- [Work to be completed]
This exercise calls for duplicating every entry below exactly, without the images.

- [Material to process]

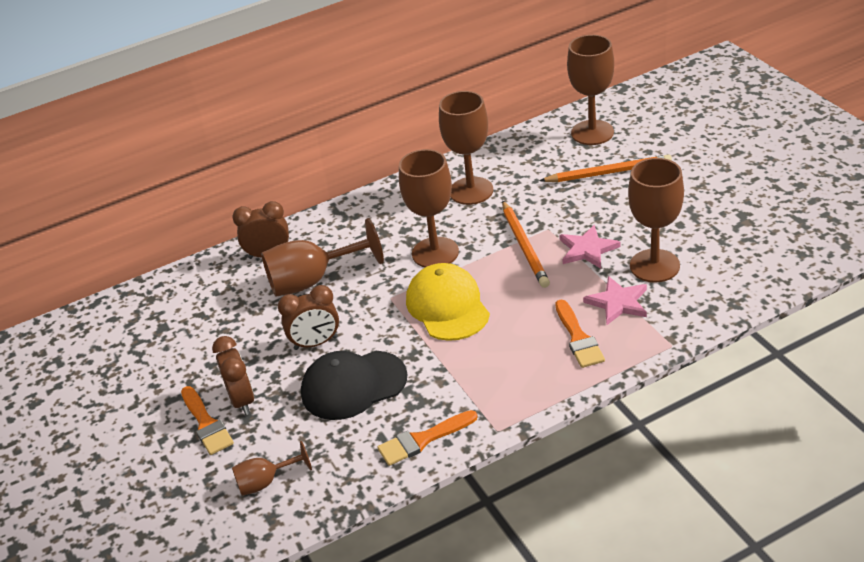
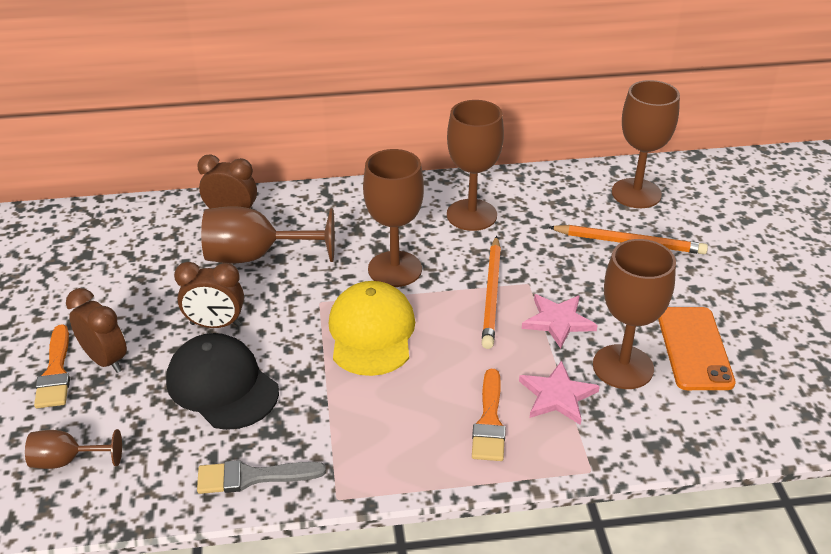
camera: 15 degrees right, 0 degrees up
(242, 400) = (105, 360): brown clock -> brown clock turned 45 degrees counterclockwise
(353, 385) = (222, 385): black cap -> black cap turned 45 degrees clockwise
(423, 440) = (252, 477): orange brush -> grey brush
(699, 235) = (694, 348): none -> orange phone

- [Response box]
camera: 15 degrees right, 0 degrees up
(242, 400) = (105, 360): brown clock -> brown clock turned 45 degrees counterclockwise
(353, 385) = (222, 385): black cap -> black cap turned 45 degrees clockwise
(423, 440) = (252, 477): orange brush -> grey brush
(699, 235) = (694, 348): none -> orange phone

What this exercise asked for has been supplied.